- _Problem description_:
Only the lines running from the one with "(174, 245) = (58, 306): black" to the end of the listing should be returned, each exactly as it appears, with both ends kept.

- _The data_:
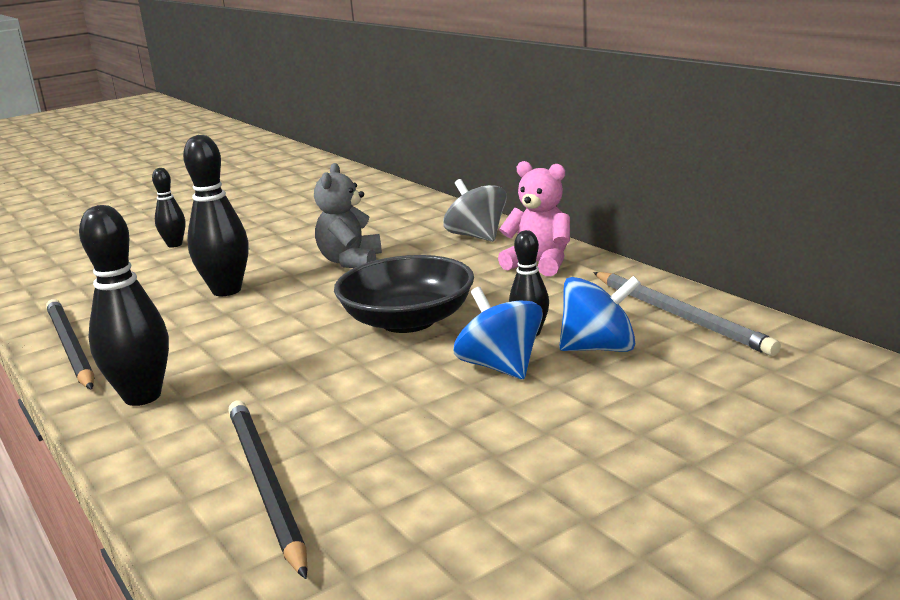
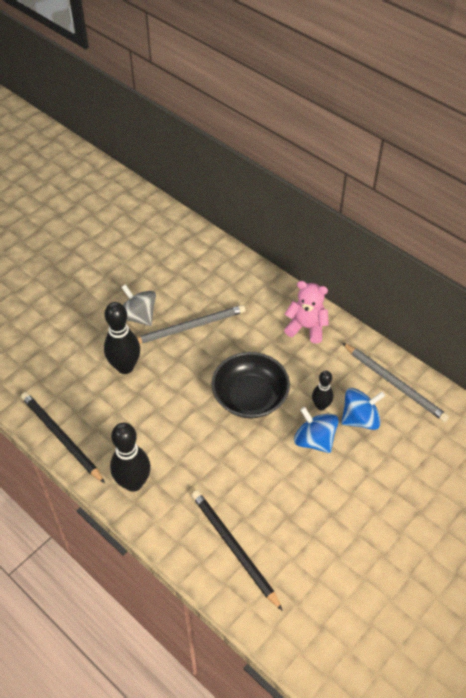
camera: 15 degrees left, 30 degrees up
(174, 245) = (58, 306): black bowling pin -> none
(351, 261) = (189, 327): grey teddy bear -> grey pencil
(477, 236) = (258, 292): grey spinning top -> grey spinning top (138, 316)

- _Task solution_:
(174, 245) = (58, 306): black bowling pin -> none
(351, 261) = (189, 327): grey teddy bear -> grey pencil
(477, 236) = (258, 292): grey spinning top -> grey spinning top (138, 316)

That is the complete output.